## Problem to solve:
Please give back only the lines below from the one containing "camera: 10 degrees left, 5 degrees up" to the one containing "(451, 539) = (846, 428): orange", each repeated word for word, both ends included.

## Record excerpts:
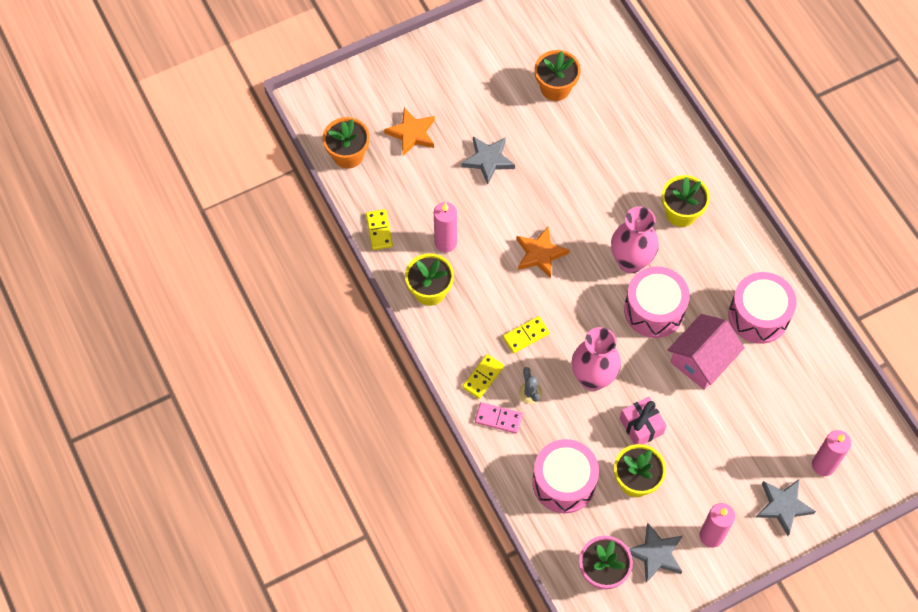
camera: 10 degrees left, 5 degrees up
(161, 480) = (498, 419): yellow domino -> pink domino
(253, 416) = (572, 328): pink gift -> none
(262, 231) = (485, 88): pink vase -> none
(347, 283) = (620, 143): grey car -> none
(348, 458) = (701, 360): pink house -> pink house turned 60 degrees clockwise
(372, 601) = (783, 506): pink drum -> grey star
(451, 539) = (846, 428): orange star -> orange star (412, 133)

---

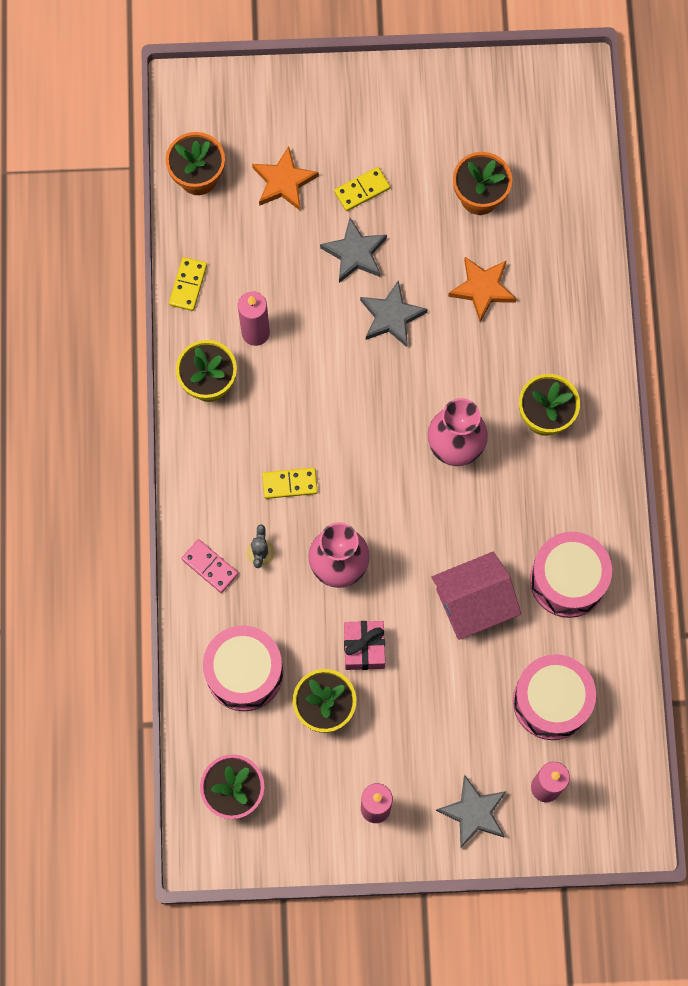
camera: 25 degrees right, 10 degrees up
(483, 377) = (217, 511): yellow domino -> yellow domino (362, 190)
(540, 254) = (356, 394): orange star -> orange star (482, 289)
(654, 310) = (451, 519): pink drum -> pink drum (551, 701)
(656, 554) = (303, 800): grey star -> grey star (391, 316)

## Expected answer:
camera: 10 degrees left, 5 degrees up
(161, 480) = (498, 419): yellow domino -> pink domino
(253, 416) = (572, 328): pink gift -> none
(262, 231) = (485, 88): pink vase -> none
(347, 283) = (620, 143): grey car -> none
(348, 458) = (701, 360): pink house -> pink house turned 60 degrees clockwise
(372, 601) = (783, 506): pink drum -> grey star
(451, 539) = (846, 428): orange star -> orange star (412, 133)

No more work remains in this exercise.